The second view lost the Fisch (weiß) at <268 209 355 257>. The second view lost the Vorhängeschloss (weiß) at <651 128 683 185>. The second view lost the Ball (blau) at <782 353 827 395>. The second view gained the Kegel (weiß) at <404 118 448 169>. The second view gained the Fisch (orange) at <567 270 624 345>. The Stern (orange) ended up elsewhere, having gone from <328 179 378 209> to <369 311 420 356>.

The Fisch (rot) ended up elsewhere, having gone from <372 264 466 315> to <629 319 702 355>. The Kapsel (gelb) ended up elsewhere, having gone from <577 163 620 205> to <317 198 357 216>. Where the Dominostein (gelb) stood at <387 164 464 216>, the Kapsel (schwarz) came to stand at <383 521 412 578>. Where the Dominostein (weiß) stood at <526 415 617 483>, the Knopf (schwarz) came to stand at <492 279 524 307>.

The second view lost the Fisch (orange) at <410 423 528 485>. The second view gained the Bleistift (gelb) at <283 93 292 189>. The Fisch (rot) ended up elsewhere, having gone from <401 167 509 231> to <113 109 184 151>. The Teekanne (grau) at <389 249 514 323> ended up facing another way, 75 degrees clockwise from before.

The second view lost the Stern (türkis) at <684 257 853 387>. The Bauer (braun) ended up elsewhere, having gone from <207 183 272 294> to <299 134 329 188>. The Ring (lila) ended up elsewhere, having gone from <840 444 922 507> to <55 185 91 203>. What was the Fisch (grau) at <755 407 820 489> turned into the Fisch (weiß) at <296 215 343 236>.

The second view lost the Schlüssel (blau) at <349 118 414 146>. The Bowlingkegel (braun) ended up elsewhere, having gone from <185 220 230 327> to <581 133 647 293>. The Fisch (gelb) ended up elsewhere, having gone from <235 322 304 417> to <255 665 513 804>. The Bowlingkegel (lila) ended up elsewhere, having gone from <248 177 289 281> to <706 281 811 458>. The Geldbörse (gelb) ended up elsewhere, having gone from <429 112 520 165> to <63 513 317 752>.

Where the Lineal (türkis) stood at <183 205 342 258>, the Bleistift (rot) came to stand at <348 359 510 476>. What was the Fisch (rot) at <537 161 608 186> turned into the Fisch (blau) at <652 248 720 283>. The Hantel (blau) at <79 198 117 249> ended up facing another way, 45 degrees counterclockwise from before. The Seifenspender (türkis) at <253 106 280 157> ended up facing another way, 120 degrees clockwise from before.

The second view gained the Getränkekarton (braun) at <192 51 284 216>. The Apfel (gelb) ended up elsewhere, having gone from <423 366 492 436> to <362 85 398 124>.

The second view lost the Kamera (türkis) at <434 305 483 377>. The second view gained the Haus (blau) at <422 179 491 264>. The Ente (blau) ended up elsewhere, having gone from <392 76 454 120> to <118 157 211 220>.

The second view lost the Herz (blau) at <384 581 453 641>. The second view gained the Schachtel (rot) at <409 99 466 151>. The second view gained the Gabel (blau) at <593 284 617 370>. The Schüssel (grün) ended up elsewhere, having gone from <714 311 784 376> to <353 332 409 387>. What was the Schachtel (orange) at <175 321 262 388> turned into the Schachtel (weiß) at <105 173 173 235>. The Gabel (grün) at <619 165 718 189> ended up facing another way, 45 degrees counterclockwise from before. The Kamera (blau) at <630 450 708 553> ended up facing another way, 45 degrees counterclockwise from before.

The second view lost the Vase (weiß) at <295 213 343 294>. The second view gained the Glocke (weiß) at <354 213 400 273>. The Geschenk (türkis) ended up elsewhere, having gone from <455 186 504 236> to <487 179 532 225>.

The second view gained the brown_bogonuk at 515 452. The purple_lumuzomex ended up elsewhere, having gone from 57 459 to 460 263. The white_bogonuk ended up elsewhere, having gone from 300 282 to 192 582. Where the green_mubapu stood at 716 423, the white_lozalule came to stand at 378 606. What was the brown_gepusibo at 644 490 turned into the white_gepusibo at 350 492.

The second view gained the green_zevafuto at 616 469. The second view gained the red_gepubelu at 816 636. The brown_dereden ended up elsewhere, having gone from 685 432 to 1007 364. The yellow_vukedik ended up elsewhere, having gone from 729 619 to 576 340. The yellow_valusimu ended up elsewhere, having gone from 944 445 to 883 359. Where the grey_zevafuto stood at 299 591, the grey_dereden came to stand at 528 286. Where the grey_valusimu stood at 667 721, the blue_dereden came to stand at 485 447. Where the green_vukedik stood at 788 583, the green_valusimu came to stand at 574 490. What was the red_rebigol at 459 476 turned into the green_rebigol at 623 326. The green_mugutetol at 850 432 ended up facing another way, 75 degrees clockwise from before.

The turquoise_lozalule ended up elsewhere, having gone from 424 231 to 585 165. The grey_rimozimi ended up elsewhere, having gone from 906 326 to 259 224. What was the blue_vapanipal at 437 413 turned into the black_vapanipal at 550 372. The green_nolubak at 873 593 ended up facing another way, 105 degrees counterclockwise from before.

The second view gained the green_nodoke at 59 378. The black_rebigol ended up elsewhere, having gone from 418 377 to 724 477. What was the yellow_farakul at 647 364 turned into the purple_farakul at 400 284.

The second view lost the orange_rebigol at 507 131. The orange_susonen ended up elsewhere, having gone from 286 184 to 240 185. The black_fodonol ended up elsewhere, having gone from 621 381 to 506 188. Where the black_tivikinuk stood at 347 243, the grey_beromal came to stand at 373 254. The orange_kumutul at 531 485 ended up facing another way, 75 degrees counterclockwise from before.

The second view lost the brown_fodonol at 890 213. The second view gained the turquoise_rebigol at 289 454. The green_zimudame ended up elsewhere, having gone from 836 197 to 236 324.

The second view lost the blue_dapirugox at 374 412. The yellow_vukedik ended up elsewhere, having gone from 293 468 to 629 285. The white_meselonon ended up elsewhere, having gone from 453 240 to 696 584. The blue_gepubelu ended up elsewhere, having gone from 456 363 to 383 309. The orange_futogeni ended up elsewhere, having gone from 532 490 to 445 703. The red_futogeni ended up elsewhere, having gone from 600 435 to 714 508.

--- Required work ---
Return the complete material exactly as it reads.

--- Exercise response ---
The second view lost the Fisch (weiß) at <268 209 355 257>. The second view lost the Vorhängeschloss (weiß) at <651 128 683 185>. The second view lost the Ball (blau) at <782 353 827 395>. The second view gained the Kegel (weiß) at <404 118 448 169>. The second view gained the Fisch (orange) at <567 270 624 345>. The Stern (orange) ended up elsewhere, having gone from <328 179 378 209> to <369 311 420 356>.

The Fisch (rot) ended up elsewhere, having gone from <372 264 466 315> to <629 319 702 355>. The Kapsel (gelb) ended up elsewhere, having gone from <577 163 620 205> to <317 198 357 216>. Where the Dominostein (gelb) stood at <387 164 464 216>, the Kapsel (schwarz) came to stand at <383 521 412 578>. Where the Dominostein (weiß) stood at <526 415 617 483>, the Knopf (schwarz) came to stand at <492 279 524 307>.

The second view lost the Fisch (orange) at <410 423 528 485>. The second view gained the Bleistift (gelb) at <283 93 292 189>. The Fisch (rot) ended up elsewhere, having gone from <401 167 509 231> to <113 109 184 151>. The Teekanne (grau) at <389 249 514 323> ended up facing another way, 75 degrees clockwise from before.

The second view lost the Stern (türkis) at <684 257 853 387>. The Bauer (braun) ended up elsewhere, having gone from <207 183 272 294> to <299 134 329 188>. The Ring (lila) ended up elsewhere, having gone from <840 444 922 507> to <55 185 91 203>. What was the Fisch (grau) at <755 407 820 489> turned into the Fisch (weiß) at <296 215 343 236>.

The second view lost the Schlüssel (blau) at <349 118 414 146>. The Bowlingkegel (braun) ended up elsewhere, having gone from <185 220 230 327> to <581 133 647 293>. The Fisch (gelb) ended up elsewhere, having gone from <235 322 304 417> to <255 665 513 804>. The Bowlingkegel (lila) ended up elsewhere, having gone from <248 177 289 281> to <706 281 811 458>. The Geldbörse (gelb) ended up elsewhere, having gone from <429 112 520 165> to <63 513 317 752>.

Where the Lineal (türkis) stood at <183 205 342 258>, the Bleistift (rot) came to stand at <348 359 510 476>. What was the Fisch (rot) at <537 161 608 186> turned into the Fisch (blau) at <652 248 720 283>. The Hantel (blau) at <79 198 117 249> ended up facing another way, 45 degrees counterclockwise from before. The Seifenspender (türkis) at <253 106 280 157> ended up facing another way, 120 degrees clockwise from before.

The second view gained the Getränkekarton (braun) at <192 51 284 216>. The Apfel (gelb) ended up elsewhere, having gone from <423 366 492 436> to <362 85 398 124>.

The second view lost the Kamera (türkis) at <434 305 483 377>. The second view gained the Haus (blau) at <422 179 491 264>. The Ente (blau) ended up elsewhere, having gone from <392 76 454 120> to <118 157 211 220>.

The second view lost the Herz (blau) at <384 581 453 641>. The second view gained the Schachtel (rot) at <409 99 466 151>. The second view gained the Gabel (blau) at <593 284 617 370>. The Schüssel (grün) ended up elsewhere, having gone from <714 311 784 376> to <353 332 409 387>. What was the Schachtel (orange) at <175 321 262 388> turned into the Schachtel (weiß) at <105 173 173 235>. The Gabel (grün) at <619 165 718 189> ended up facing another way, 45 degrees counterclockwise from before. The Kamera (blau) at <630 450 708 553> ended up facing another way, 45 degrees counterclockwise from before.

The second view lost the Vase (weiß) at <295 213 343 294>. The second view gained the Glocke (weiß) at <354 213 400 273>. The Geschenk (türkis) ended up elsewhere, having gone from <455 186 504 236> to <487 179 532 225>.

The second view gained the brown_bogonuk at 515 452. The purple_lumuzomex ended up elsewhere, having gone from 57 459 to 460 263. The white_bogonuk ended up elsewhere, having gone from 300 282 to 192 582. Where the green_mubapu stood at 716 423, the white_lozalule came to stand at 378 606. What was the brown_gepusibo at 644 490 turned into the white_gepusibo at 350 492.

The second view gained the green_zevafuto at 616 469. The second view gained the red_gepubelu at 816 636. The brown_dereden ended up elsewhere, having gone from 685 432 to 1007 364. The yellow_vukedik ended up elsewhere, having gone from 729 619 to 576 340. The yellow_valusimu ended up elsewhere, having gone from 944 445 to 883 359. Where the grey_zevafuto stood at 299 591, the grey_dereden came to stand at 528 286. Where the grey_valusimu stood at 667 721, the blue_dereden came to stand at 485 447. Where the green_vukedik stood at 788 583, the green_valusimu came to stand at 574 490. What was the red_rebigol at 459 476 turned into the green_rebigol at 623 326. The green_mugutetol at 850 432 ended up facing another way, 75 degrees clockwise from before.

The turquoise_lozalule ended up elsewhere, having gone from 424 231 to 585 165. The grey_rimozimi ended up elsewhere, having gone from 906 326 to 259 224. What was the blue_vapanipal at 437 413 turned into the black_vapanipal at 550 372. The green_nolubak at 873 593 ended up facing another way, 105 degrees counterclockwise from before.

The second view gained the green_nodoke at 59 378. The black_rebigol ended up elsewhere, having gone from 418 377 to 724 477. What was the yellow_farakul at 647 364 turned into the purple_farakul at 400 284.

The second view lost the orange_rebigol at 507 131. The orange_susonen ended up elsewhere, having gone from 286 184 to 240 185. The black_fodonol ended up elsewhere, having gone from 621 381 to 506 188. Where the black_tivikinuk stood at 347 243, the grey_beromal came to stand at 373 254. The orange_kumutul at 531 485 ended up facing another way, 75 degrees counterclockwise from before.

The second view lost the brown_fodonol at 890 213. The second view gained the turquoise_rebigol at 289 454. The green_zimudame ended up elsewhere, having gone from 836 197 to 236 324.

The second view lost the blue_dapirugox at 374 412. The yellow_vukedik ended up elsewhere, having gone from 293 468 to 629 285. The white_meselonon ended up elsewhere, having gone from 453 240 to 696 584. The blue_gepubelu ended up elsewhere, having gone from 456 363 to 383 309. The orange_futogeni ended up elsewhere, having gone from 532 490 to 445 703. The red_futogeni ended up elsewhere, having gone from 600 435 to 714 508.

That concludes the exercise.